What to work on: Once you find the line with "R3: 10k (+12V, FB) -> none", transcribe it and all the lines that follow to the end of the data, exactly as written; skip any pictures.
START Supplied material
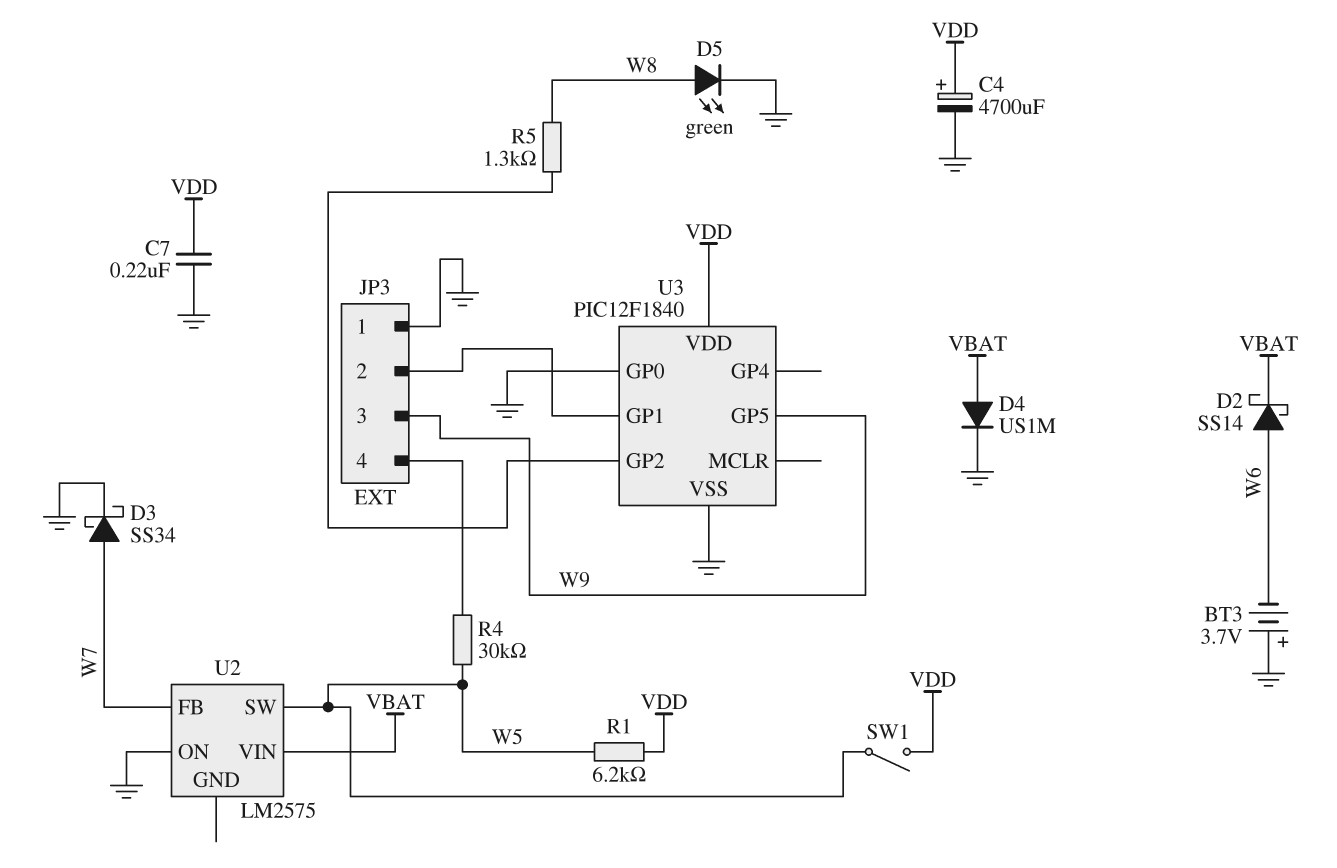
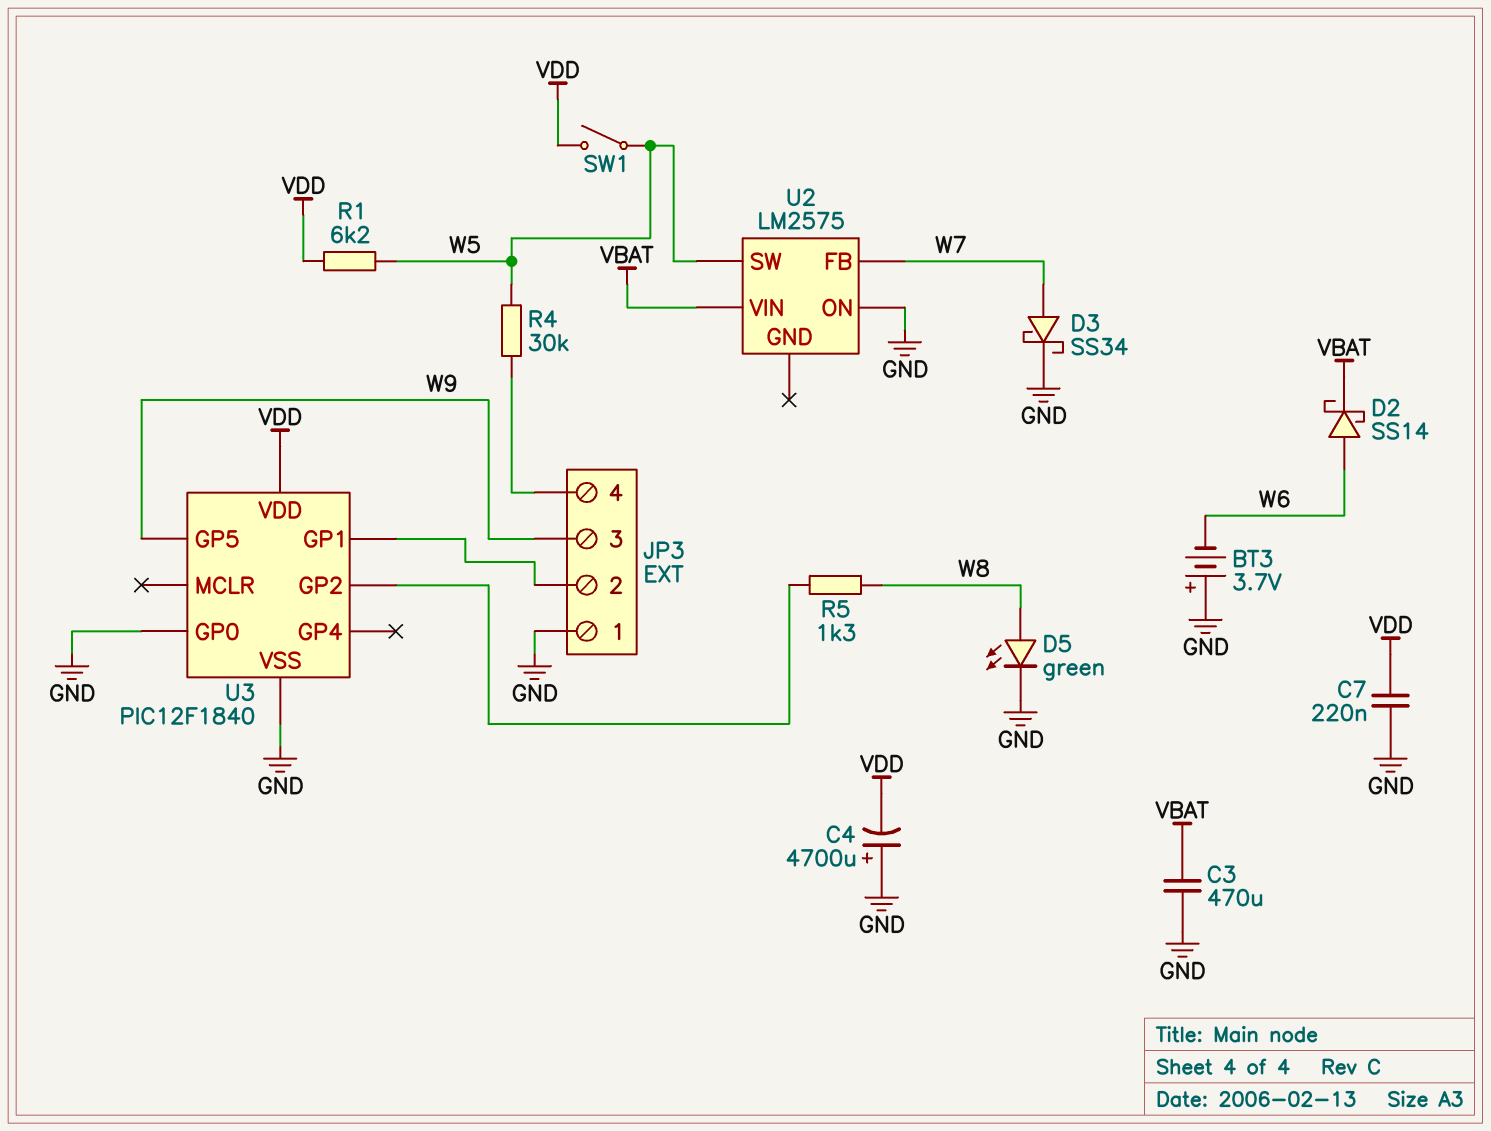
C3: none -> 470uF (GND, VBAT)
C4: 4700uF (plus VDD, minus GND) -> 4700uF (plus GND, minus VDD)
D4: diode US1M (A VBAT, K GND) -> none

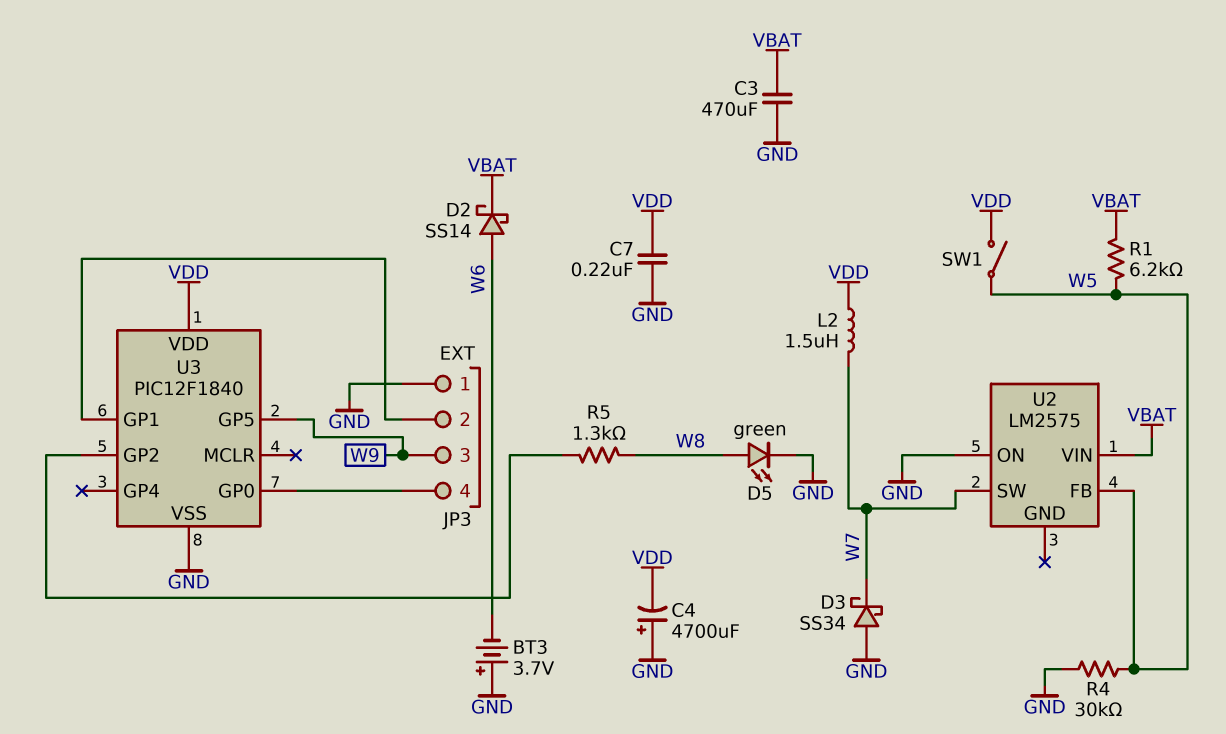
D3: schottky SS34 (A W7, K GND) -> schottky SS34 (A GND, K W7)
L2: none -> 1.5uH (VDD, W7)
R1: 6.2k (VDD, W5) -> 6.2k (VBAT, W5)
R4: 30k (JP3/4, W5) -> 30k (GND, W5)
U2 pin FB: W7 -> W5
U2 pin SW: W5 -> W7
U3 pin GP0: GND -> JP3/4

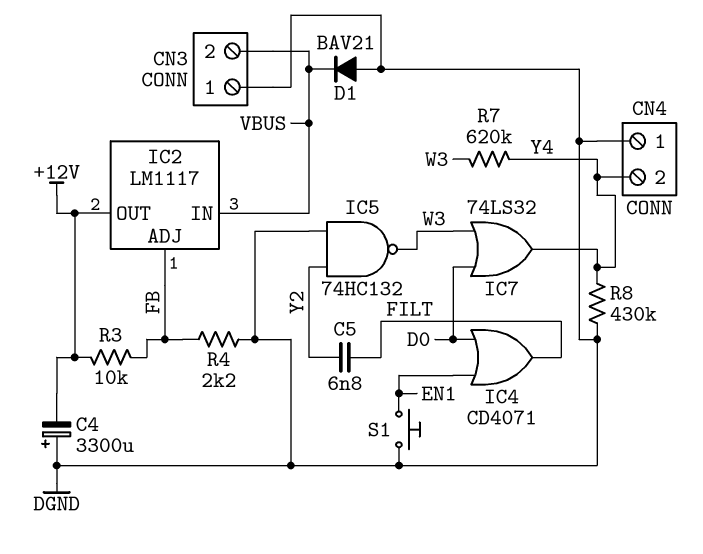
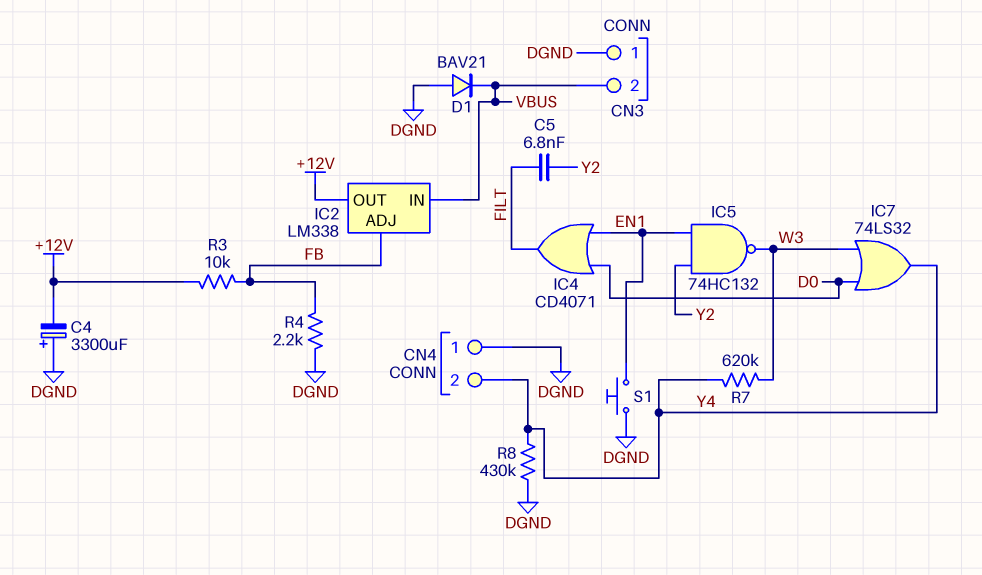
IC2: LM1117 -> LM338
IC5: NAND 74HC132 (in DGND, in Y2, out W3) -> NAND 74HC132 (in EN1, in Y2, out W3)

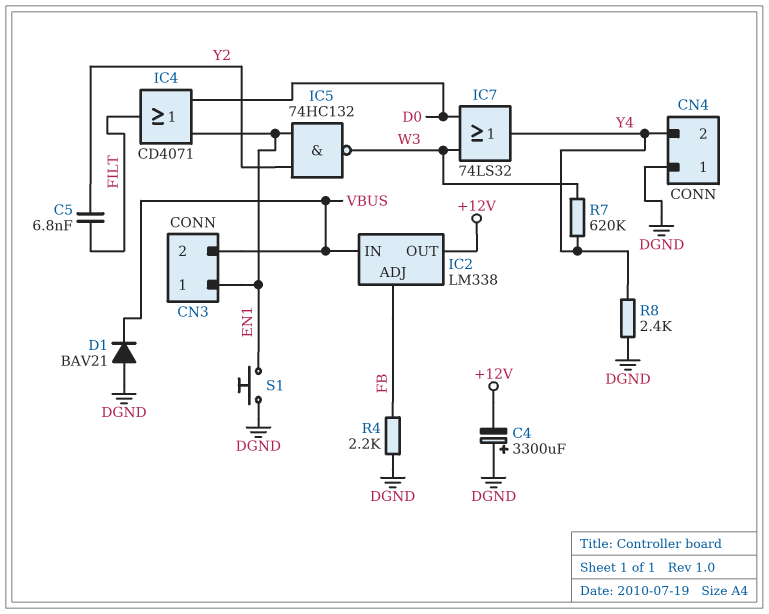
CN3 pin 1: DGND -> EN1
R3: 10k (+12V, FB) -> none
R8: 430k (DGND, Y4) -> 2.4k (DGND, Y4)

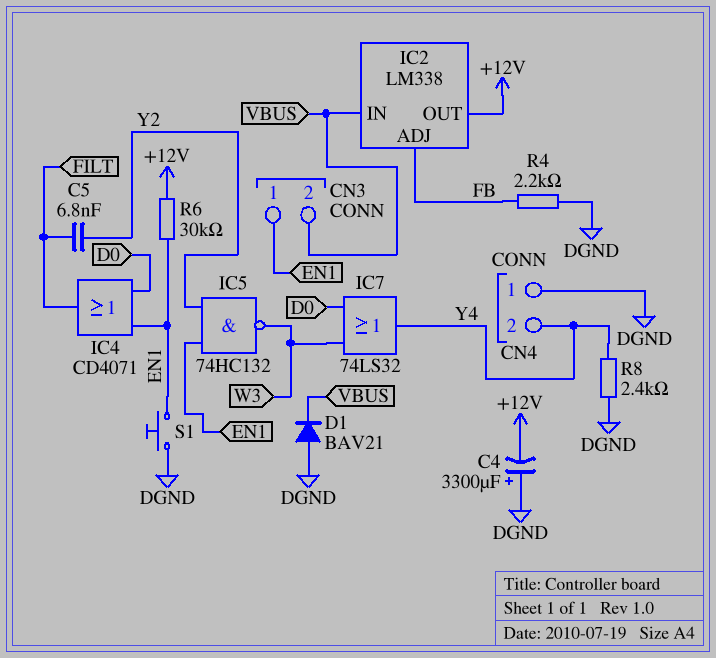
R6: none -> 30k (+12V, EN1)
R7: 620k (W3, Y4) -> none

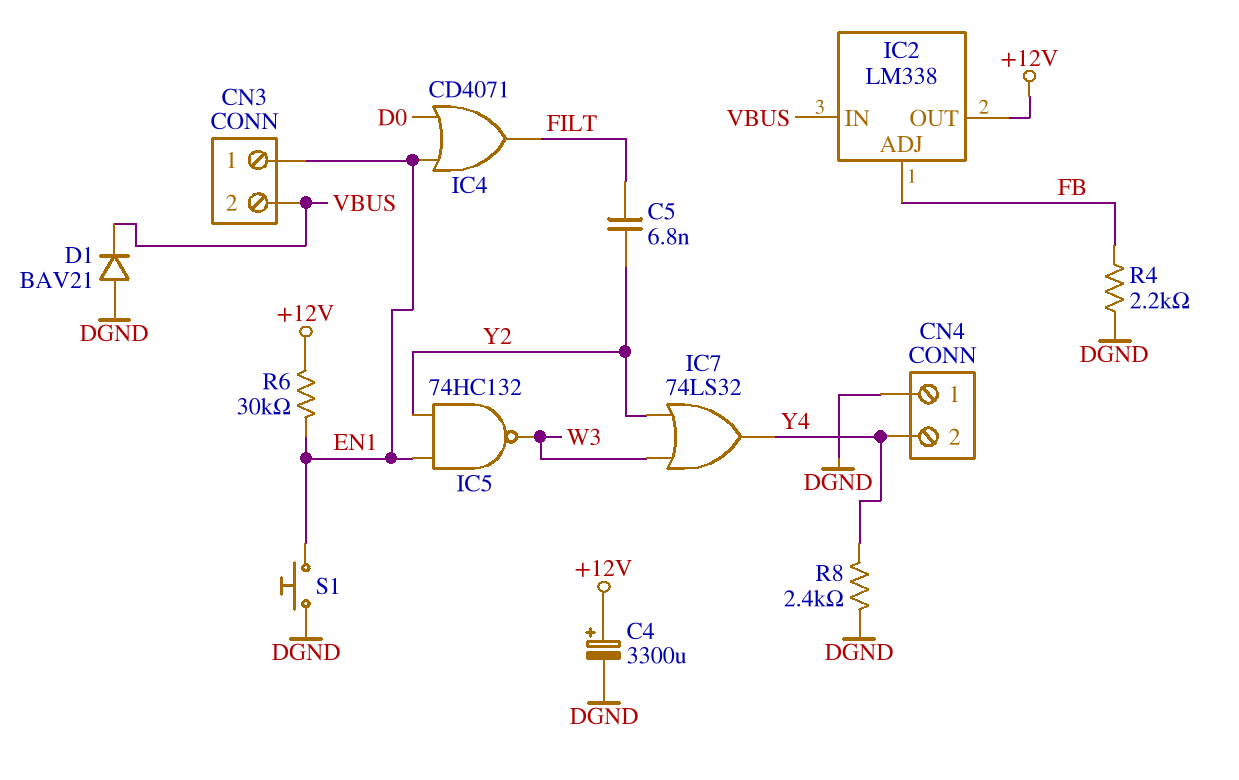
C4: 3300uF (plus DGND, minus +12V) -> 3300uF (plus +12V, minus DGND)
IC7: OR 74LS32 (in D0, in W3, out Y4) -> OR 74LS32 (in W3, in Y2, out Y4)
END Supplied material
Output for this exercise:
R3: 10k (+12V, FB) -> none
R8: 430k (DGND, Y4) -> 2.4k (DGND, Y4)

R6: none -> 30k (+12V, EN1)
R7: 620k (W3, Y4) -> none

C4: 3300uF (plus DGND, minus +12V) -> 3300uF (plus +12V, minus DGND)
IC7: OR 74LS32 (in D0, in W3, out Y4) -> OR 74LS32 (in W3, in Y2, out Y4)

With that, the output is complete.